• [Work order]: Your reply should be an exact copy of the lines from the one that holds "white slope C5:C6" to the end of the data below.

[Source material — start]

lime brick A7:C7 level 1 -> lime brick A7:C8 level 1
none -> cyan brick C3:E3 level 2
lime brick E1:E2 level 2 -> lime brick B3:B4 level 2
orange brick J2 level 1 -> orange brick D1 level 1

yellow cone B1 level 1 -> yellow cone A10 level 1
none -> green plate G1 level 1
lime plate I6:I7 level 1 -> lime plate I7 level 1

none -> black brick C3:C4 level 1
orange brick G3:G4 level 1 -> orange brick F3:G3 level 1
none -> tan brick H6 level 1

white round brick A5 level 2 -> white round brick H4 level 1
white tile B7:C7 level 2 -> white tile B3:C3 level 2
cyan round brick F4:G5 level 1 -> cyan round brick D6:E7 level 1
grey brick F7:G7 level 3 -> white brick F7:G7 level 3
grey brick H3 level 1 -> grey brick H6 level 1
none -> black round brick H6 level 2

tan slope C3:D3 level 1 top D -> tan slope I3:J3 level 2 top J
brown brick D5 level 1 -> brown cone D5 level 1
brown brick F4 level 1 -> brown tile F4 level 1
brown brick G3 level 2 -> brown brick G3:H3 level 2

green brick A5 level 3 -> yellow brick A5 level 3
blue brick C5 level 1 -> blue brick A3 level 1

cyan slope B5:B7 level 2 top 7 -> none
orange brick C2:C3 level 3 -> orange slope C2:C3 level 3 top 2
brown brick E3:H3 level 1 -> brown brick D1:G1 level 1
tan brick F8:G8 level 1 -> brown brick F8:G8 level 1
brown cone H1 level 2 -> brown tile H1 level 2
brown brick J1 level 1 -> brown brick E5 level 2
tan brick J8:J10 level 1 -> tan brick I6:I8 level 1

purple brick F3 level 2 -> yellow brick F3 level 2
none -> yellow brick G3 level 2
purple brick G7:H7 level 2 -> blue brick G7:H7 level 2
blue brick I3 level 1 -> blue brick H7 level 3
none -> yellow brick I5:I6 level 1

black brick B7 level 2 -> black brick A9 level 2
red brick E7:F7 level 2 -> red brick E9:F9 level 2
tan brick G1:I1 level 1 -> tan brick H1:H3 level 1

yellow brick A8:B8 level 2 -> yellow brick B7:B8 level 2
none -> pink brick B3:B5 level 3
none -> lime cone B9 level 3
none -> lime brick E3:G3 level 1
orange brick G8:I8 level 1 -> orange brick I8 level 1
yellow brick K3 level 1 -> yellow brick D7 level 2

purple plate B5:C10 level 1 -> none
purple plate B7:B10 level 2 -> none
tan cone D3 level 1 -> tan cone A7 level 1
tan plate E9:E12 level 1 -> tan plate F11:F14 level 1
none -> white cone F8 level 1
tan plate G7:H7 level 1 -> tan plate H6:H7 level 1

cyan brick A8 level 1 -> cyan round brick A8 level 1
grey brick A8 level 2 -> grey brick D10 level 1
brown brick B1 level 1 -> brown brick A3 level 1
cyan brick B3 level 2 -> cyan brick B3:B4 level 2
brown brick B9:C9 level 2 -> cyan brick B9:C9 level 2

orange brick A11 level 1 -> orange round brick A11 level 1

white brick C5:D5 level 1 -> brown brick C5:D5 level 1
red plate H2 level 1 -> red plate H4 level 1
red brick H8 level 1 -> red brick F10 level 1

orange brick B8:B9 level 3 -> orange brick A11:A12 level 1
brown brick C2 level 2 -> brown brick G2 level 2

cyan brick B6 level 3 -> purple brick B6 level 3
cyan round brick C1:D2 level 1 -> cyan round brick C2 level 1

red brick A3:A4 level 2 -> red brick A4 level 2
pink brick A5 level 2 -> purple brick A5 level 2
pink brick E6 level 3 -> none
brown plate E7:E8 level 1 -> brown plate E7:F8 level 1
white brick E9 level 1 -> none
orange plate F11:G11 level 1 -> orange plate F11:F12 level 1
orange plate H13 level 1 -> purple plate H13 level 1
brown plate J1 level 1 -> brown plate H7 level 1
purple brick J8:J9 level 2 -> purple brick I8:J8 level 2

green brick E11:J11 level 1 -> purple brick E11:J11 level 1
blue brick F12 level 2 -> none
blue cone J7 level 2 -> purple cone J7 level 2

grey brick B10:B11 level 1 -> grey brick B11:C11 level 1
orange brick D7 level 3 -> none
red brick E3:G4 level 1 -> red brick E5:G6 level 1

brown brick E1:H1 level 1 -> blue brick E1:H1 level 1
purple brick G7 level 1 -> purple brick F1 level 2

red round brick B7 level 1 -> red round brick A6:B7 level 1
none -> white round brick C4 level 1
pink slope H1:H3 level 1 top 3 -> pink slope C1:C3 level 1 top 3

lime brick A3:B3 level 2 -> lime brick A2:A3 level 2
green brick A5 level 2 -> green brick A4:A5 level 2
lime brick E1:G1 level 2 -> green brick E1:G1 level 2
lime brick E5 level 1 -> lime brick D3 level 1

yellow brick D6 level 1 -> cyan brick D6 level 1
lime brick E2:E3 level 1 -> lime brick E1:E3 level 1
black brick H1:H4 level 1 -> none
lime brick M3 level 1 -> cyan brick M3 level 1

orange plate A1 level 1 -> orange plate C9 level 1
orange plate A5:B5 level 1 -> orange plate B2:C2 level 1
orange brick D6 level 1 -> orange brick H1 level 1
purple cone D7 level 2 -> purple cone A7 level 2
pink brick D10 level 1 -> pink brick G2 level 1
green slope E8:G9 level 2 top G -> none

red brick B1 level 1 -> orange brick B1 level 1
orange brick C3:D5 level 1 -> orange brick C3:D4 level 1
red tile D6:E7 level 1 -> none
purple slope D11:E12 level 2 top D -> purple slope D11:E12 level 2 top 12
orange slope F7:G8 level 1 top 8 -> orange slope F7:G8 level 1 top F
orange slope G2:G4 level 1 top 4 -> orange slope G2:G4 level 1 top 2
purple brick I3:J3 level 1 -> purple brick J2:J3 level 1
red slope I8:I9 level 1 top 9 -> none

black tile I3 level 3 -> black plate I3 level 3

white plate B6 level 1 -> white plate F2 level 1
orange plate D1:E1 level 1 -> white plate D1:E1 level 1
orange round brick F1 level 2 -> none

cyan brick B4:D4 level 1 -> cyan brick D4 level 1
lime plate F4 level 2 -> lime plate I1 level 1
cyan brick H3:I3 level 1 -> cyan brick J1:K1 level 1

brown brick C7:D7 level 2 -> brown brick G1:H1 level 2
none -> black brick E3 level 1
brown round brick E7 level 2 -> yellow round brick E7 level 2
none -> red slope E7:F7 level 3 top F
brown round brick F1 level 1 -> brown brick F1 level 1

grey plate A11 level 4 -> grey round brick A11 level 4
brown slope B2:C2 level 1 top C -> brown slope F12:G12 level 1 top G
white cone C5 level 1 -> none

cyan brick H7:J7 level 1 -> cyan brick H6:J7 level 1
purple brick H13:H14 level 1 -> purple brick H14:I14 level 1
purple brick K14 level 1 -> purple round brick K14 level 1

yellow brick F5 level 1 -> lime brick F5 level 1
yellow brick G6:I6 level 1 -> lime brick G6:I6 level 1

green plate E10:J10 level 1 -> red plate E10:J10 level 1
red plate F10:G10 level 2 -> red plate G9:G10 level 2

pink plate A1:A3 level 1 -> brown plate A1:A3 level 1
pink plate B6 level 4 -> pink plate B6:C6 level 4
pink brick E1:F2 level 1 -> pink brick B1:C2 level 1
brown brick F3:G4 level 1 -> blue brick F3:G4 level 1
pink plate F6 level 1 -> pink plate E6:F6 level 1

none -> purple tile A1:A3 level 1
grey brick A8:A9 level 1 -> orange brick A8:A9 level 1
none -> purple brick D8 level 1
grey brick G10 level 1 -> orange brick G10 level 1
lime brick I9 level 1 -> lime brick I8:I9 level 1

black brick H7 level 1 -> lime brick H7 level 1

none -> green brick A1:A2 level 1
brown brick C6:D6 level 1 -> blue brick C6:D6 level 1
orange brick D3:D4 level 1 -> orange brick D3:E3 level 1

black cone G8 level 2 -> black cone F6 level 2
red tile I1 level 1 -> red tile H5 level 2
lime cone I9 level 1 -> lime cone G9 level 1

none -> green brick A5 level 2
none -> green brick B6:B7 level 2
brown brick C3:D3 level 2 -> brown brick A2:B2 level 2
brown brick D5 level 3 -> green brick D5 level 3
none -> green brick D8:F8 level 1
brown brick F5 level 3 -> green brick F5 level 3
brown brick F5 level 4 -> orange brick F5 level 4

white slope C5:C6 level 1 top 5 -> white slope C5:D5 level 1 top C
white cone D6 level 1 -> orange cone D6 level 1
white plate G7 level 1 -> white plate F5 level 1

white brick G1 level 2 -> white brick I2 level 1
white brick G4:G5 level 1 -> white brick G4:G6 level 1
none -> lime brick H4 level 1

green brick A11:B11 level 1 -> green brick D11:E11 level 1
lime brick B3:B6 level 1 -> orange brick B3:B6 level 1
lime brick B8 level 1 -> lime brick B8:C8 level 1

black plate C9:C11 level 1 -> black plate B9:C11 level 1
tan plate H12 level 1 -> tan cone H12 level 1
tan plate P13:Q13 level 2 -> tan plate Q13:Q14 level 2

[Source material — finish]

• [Output below]:
white slope C5:C6 level 1 top 5 -> white slope C5:D5 level 1 top C
white cone D6 level 1 -> orange cone D6 level 1
white plate G7 level 1 -> white plate F5 level 1

white brick G1 level 2 -> white brick I2 level 1
white brick G4:G5 level 1 -> white brick G4:G6 level 1
none -> lime brick H4 level 1

green brick A11:B11 level 1 -> green brick D11:E11 level 1
lime brick B3:B6 level 1 -> orange brick B3:B6 level 1
lime brick B8 level 1 -> lime brick B8:C8 level 1

black plate C9:C11 level 1 -> black plate B9:C11 level 1
tan plate H12 level 1 -> tan cone H12 level 1
tan plate P13:Q13 level 2 -> tan plate Q13:Q14 level 2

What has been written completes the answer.